WORK INSTRUCTION
The answer is the set of lines that include "blue", copied from the data below.

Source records
[Start of Attachment]

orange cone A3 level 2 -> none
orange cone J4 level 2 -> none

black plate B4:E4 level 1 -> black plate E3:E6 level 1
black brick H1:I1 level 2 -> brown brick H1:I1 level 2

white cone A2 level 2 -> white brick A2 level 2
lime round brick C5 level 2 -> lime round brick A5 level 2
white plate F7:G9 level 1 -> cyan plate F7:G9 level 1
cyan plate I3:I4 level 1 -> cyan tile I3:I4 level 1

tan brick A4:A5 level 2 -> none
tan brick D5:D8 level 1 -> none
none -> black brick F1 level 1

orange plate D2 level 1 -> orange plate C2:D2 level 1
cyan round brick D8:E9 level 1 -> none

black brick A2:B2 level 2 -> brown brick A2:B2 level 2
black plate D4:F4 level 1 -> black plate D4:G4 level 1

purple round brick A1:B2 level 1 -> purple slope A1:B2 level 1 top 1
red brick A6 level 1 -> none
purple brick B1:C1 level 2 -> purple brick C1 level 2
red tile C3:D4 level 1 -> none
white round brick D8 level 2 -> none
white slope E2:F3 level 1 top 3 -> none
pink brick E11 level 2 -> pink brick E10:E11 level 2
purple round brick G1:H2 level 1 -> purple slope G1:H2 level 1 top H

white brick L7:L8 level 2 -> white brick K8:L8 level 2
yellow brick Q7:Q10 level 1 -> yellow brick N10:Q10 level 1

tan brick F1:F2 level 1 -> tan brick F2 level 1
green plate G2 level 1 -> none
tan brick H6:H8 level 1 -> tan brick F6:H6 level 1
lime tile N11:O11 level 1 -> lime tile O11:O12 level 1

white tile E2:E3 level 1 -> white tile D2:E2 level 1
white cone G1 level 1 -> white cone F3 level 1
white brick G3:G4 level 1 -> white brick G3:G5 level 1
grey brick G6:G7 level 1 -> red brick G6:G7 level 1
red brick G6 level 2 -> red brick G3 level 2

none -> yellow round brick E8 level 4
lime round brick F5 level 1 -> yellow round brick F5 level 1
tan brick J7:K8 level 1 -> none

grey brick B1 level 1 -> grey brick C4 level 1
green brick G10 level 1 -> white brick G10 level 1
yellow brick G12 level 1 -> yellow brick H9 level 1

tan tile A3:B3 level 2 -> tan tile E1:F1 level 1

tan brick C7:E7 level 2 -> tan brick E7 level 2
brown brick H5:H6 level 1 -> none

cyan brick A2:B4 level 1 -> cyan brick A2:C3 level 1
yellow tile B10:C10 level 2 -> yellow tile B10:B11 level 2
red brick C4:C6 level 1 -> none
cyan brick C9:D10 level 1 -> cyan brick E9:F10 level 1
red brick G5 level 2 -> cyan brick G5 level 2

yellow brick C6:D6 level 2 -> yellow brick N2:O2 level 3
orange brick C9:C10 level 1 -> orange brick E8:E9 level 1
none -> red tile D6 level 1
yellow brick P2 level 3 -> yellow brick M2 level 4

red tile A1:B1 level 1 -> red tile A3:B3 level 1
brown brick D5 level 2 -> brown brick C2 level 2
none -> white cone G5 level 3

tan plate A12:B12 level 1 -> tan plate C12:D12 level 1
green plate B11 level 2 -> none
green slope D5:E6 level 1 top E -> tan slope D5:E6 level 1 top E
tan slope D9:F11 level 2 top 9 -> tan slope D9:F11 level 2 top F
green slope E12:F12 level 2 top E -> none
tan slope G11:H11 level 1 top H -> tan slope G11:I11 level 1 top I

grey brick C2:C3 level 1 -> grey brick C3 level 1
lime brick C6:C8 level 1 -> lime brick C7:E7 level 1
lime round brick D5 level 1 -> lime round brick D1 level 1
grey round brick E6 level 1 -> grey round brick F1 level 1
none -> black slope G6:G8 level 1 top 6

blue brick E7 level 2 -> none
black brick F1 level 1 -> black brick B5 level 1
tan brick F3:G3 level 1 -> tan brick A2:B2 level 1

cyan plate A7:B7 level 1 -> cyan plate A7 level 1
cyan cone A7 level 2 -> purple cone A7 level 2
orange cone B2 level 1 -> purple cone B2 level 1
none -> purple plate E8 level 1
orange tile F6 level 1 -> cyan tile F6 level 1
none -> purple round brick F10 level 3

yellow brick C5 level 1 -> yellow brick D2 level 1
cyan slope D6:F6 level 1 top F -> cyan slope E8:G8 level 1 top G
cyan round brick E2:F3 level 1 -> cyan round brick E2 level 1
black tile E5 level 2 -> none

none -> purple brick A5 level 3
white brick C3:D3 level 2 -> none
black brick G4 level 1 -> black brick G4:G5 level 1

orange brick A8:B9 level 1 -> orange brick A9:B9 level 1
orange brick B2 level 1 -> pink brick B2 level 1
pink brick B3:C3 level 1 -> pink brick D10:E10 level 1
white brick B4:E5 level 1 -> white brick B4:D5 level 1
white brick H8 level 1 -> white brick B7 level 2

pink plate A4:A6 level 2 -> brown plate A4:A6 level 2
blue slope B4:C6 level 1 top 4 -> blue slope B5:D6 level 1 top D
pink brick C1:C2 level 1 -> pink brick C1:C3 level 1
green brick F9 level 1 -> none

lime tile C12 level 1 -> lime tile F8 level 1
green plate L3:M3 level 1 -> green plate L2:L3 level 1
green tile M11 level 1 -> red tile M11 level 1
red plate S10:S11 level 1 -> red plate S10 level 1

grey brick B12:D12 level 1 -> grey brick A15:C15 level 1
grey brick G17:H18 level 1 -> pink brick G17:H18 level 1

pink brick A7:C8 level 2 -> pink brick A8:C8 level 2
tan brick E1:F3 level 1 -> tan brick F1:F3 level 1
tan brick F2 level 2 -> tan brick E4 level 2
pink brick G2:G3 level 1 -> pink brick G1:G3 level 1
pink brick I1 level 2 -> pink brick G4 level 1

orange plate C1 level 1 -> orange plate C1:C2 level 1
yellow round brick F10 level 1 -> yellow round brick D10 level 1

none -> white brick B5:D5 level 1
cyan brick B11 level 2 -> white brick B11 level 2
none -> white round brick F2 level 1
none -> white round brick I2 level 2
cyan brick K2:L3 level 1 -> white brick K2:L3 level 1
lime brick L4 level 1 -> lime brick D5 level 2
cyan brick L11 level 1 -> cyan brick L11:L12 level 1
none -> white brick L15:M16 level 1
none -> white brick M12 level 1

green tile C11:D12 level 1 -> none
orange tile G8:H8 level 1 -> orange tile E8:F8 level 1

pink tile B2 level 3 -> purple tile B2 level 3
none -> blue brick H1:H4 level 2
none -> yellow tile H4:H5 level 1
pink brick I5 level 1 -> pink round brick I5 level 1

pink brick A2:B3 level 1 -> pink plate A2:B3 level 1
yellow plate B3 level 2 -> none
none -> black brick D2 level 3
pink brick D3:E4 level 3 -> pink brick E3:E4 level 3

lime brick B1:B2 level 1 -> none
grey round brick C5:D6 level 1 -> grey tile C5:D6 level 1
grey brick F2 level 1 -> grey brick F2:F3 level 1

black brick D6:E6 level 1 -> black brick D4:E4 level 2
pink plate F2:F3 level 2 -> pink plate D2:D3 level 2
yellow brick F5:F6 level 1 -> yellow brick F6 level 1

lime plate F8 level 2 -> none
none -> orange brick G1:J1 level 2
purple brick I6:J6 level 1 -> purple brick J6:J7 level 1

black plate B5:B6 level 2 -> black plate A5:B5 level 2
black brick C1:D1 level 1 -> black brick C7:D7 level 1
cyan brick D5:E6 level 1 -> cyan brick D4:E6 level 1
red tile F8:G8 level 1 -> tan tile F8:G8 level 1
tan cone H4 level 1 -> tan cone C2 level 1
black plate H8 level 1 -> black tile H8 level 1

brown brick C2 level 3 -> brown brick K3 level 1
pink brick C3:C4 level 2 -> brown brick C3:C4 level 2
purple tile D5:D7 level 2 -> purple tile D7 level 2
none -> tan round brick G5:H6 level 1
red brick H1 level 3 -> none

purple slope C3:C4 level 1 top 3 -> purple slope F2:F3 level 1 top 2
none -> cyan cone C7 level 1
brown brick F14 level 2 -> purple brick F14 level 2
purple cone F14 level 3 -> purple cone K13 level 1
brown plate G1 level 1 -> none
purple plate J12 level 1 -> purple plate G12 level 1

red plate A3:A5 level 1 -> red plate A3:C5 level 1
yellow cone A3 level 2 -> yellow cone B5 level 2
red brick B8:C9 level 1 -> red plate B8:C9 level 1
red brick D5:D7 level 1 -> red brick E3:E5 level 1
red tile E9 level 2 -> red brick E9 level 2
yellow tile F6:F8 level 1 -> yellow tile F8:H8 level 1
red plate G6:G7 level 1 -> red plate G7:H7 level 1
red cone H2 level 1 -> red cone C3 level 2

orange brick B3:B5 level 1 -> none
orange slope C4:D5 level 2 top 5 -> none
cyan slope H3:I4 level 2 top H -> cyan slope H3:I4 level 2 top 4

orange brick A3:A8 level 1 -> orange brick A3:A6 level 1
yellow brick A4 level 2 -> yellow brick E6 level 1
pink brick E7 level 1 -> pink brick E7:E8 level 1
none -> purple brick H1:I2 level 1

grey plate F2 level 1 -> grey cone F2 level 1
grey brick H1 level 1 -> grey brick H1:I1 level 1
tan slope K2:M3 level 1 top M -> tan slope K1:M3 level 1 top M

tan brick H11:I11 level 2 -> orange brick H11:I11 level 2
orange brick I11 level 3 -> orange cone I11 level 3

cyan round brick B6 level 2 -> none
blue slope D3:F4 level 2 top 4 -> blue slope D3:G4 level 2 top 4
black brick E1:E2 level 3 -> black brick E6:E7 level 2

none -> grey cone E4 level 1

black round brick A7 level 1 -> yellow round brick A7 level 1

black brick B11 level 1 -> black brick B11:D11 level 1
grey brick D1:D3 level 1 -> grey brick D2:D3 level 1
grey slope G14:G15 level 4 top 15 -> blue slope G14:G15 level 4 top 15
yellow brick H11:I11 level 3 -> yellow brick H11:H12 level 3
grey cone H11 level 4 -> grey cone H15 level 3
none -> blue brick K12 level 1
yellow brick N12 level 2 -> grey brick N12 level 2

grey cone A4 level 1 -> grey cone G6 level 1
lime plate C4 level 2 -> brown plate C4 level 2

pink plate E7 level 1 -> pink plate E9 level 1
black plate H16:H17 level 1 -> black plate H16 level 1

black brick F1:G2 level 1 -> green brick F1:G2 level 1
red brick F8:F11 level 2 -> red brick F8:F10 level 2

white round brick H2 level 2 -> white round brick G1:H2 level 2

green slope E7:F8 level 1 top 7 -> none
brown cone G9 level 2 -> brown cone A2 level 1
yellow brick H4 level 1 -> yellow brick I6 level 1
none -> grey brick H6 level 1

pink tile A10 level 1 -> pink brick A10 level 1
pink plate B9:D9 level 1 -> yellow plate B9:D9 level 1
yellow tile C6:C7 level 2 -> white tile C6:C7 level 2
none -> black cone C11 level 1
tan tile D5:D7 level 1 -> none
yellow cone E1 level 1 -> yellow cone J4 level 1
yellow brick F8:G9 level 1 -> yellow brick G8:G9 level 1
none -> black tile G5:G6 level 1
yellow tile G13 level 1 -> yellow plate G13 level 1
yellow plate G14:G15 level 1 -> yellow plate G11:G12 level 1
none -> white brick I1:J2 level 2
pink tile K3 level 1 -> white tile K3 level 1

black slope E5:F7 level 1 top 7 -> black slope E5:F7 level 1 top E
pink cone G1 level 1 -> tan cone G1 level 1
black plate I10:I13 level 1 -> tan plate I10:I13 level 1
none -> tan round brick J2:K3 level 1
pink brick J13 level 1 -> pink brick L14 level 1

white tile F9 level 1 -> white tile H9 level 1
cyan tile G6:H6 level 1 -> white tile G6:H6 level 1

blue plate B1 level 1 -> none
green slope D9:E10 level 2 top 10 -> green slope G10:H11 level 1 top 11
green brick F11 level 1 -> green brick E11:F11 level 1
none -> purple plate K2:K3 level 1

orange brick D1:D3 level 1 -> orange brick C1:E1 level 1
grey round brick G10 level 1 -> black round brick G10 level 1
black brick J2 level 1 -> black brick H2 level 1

[End of Attachment]

ANSWER SPACE
blue brick E7 level 2 -> none
blue slope B4:C6 level 1 top 4 -> blue slope B5:D6 level 1 top D
none -> blue brick H1:H4 level 2
blue slope D3:F4 level 2 top 4 -> blue slope D3:G4 level 2 top 4
grey slope G14:G15 level 4 top 15 -> blue slope G14:G15 level 4 top 15
none -> blue brick K12 level 1
blue plate B1 level 1 -> none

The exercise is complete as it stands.